* start Supplied material *

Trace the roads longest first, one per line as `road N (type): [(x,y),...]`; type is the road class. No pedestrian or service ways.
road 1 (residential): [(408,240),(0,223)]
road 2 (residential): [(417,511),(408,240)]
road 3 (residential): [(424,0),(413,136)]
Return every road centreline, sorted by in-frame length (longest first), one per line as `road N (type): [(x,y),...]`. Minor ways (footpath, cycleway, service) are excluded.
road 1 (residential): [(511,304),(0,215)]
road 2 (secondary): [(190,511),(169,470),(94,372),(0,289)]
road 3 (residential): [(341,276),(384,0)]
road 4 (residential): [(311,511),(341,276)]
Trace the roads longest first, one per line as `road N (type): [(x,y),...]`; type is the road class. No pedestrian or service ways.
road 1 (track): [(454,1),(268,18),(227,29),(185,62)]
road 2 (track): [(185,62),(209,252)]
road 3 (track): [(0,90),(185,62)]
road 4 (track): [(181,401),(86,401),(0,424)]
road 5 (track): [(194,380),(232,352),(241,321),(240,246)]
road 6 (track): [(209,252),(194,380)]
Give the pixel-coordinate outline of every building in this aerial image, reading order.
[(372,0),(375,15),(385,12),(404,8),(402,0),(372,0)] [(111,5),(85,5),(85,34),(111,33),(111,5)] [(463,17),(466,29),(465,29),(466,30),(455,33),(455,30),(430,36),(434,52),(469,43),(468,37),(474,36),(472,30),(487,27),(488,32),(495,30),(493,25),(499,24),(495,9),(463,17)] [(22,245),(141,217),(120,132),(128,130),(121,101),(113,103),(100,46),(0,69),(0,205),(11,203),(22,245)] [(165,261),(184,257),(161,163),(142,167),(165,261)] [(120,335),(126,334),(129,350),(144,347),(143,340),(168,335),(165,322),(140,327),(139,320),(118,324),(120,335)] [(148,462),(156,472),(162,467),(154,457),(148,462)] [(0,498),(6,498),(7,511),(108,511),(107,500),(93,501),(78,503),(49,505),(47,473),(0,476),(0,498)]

* end Supplied material *

* What to produce *
Rewrite all of the items above, changing "longest first" to "shortest first" wherever it occurs and leaving everything else untouched.

* Solution to this task *
Trace the roads shortest first, one per line as `road N (type): [(x,y),...]`; type is the road class. No pedestrian or service ways.
road 1 (residential): [(408,240),(0,223)]
road 2 (residential): [(417,511),(408,240)]
road 3 (residential): [(424,0),(413,136)]
Return every road centreline, sorted by in-frame length (shortest first), one per line as `road N (type): [(x,y),...]`. Minor ways (footpath, cycleway, service) are excluded.
road 1 (residential): [(511,304),(0,215)]
road 2 (secondary): [(190,511),(169,470),(94,372),(0,289)]
road 3 (residential): [(341,276),(384,0)]
road 4 (residential): [(311,511),(341,276)]
Trace the roads shortest first, one per line as `road N (type): [(x,y),...]`; type is the road class. No pedestrian or service ways.
road 1 (track): [(454,1),(268,18),(227,29),(185,62)]
road 2 (track): [(185,62),(209,252)]
road 3 (track): [(0,90),(185,62)]
road 4 (track): [(181,401),(86,401),(0,424)]
road 5 (track): [(194,380),(232,352),(241,321),(240,246)]
road 6 (track): [(209,252),(194,380)]
Give the pixel-coordinate outline of every building in this aerial image, reading order.
[(372,0),(375,15),(385,12),(404,8),(402,0),(372,0)] [(111,5),(85,5),(85,34),(111,33),(111,5)] [(463,17),(466,29),(465,29),(466,30),(455,33),(455,30),(430,36),(434,52),(469,43),(468,37),(474,36),(472,30),(487,27),(488,32),(495,30),(493,25),(499,24),(495,9),(463,17)] [(22,245),(141,217),(120,132),(128,130),(121,101),(113,103),(100,46),(0,69),(0,205),(11,203),(22,245)] [(165,261),(184,257),(161,163),(142,167),(165,261)] [(120,335),(126,334),(129,350),(144,347),(143,340),(168,335),(165,322),(140,327),(139,320),(118,324),(120,335)] [(148,462),(156,472),(162,467),(154,457),(148,462)] [(0,498),(6,498),(7,511),(108,511),(107,500),(93,501),(78,503),(49,505),(47,473),(0,476),(0,498)]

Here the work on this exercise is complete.